─── Supplied material
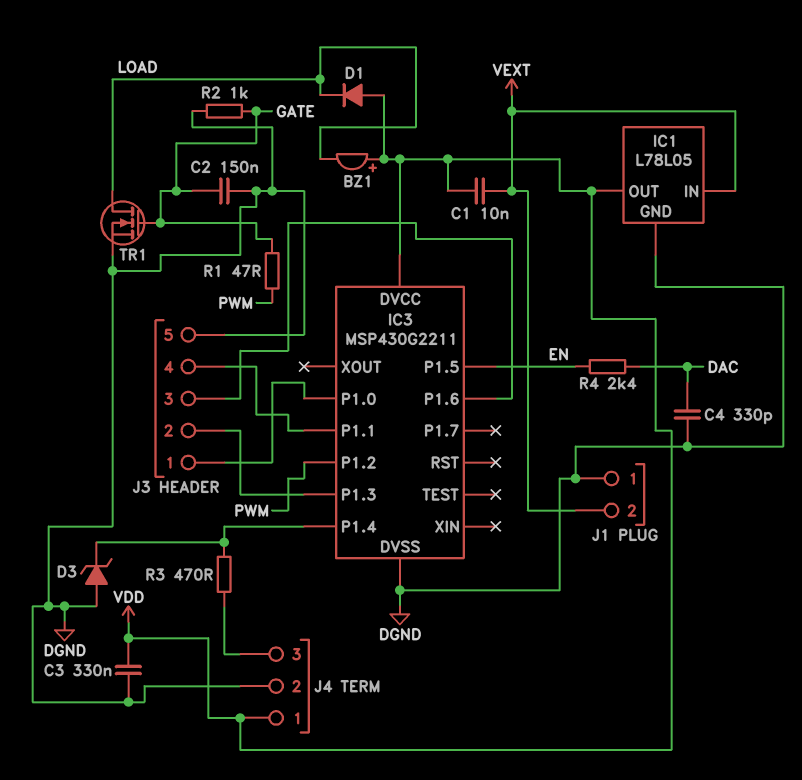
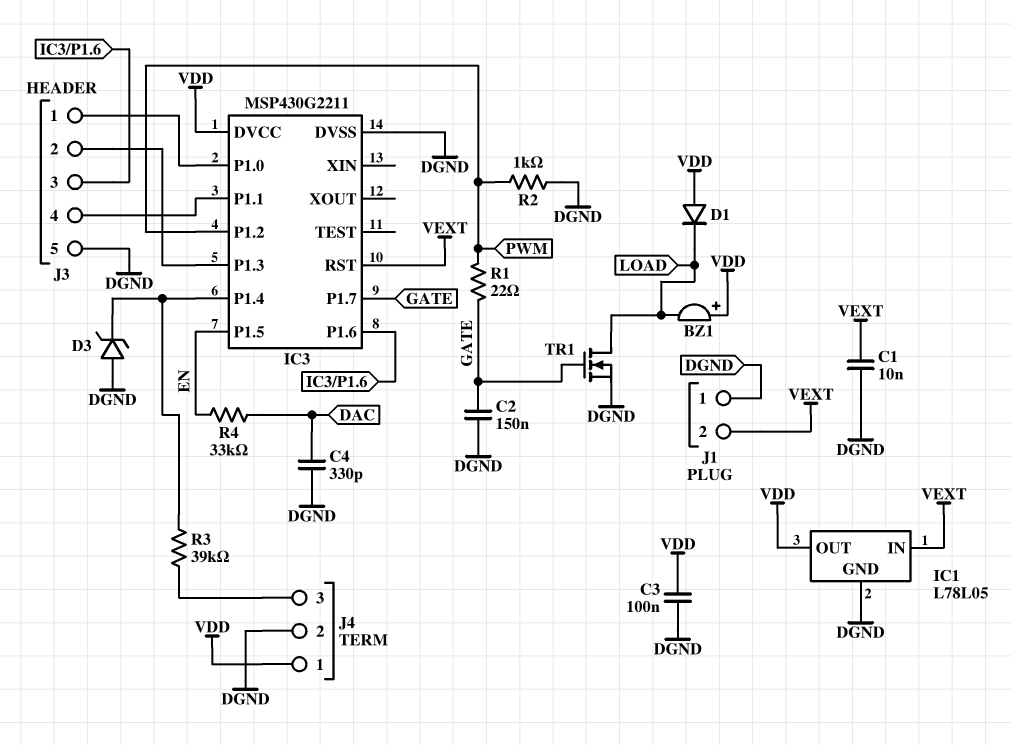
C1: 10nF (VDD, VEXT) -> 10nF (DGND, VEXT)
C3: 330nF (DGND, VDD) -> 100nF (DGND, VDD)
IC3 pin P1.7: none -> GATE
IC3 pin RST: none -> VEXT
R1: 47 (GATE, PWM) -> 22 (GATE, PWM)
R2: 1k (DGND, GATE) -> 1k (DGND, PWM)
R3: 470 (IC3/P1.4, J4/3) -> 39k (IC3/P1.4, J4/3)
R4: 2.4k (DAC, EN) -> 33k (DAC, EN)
──────
─── Supplied material
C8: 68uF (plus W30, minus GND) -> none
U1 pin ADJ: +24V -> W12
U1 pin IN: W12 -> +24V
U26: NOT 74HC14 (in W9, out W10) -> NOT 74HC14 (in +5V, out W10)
──────
─── Supplied material
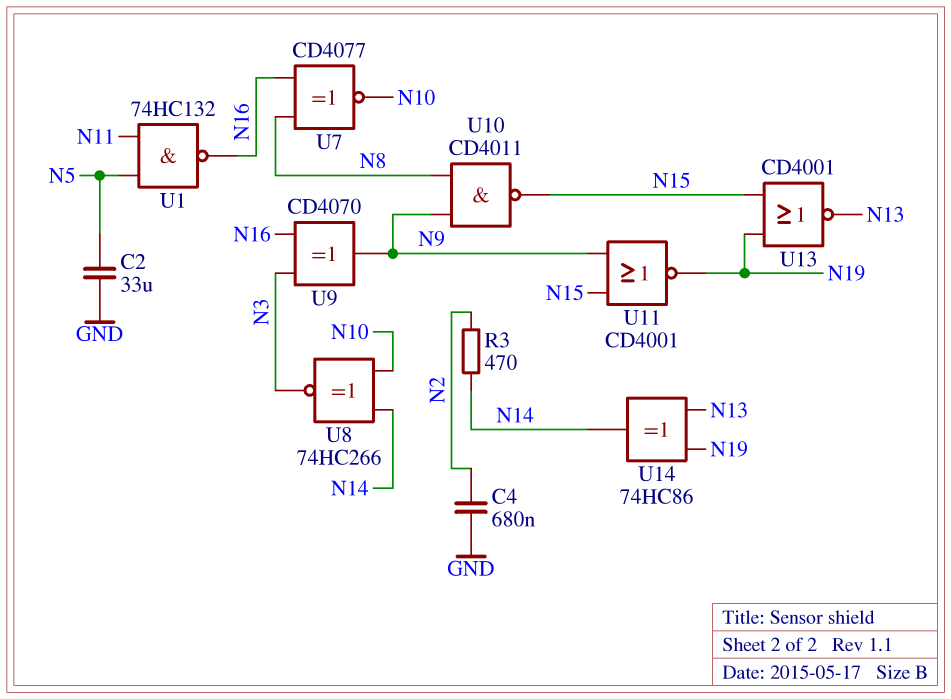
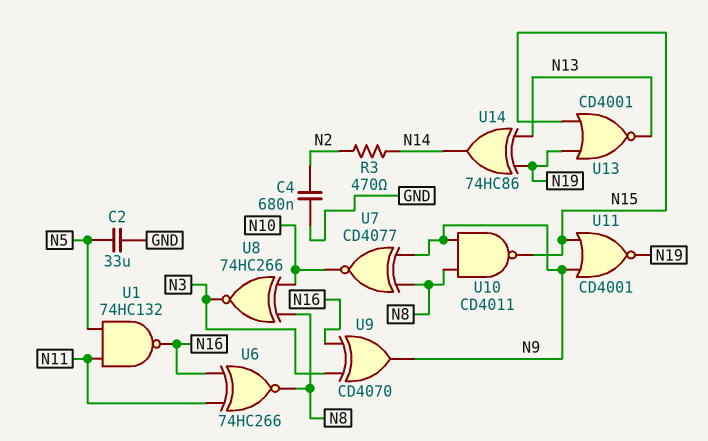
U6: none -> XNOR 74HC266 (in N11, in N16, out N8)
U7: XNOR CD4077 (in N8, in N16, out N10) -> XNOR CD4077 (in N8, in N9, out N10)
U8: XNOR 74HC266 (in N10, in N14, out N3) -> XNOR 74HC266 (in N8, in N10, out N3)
──────
* [Problem] Tally the lines of the records that contain the word "VEXT", then give only the tally.

* [Expected answer] 2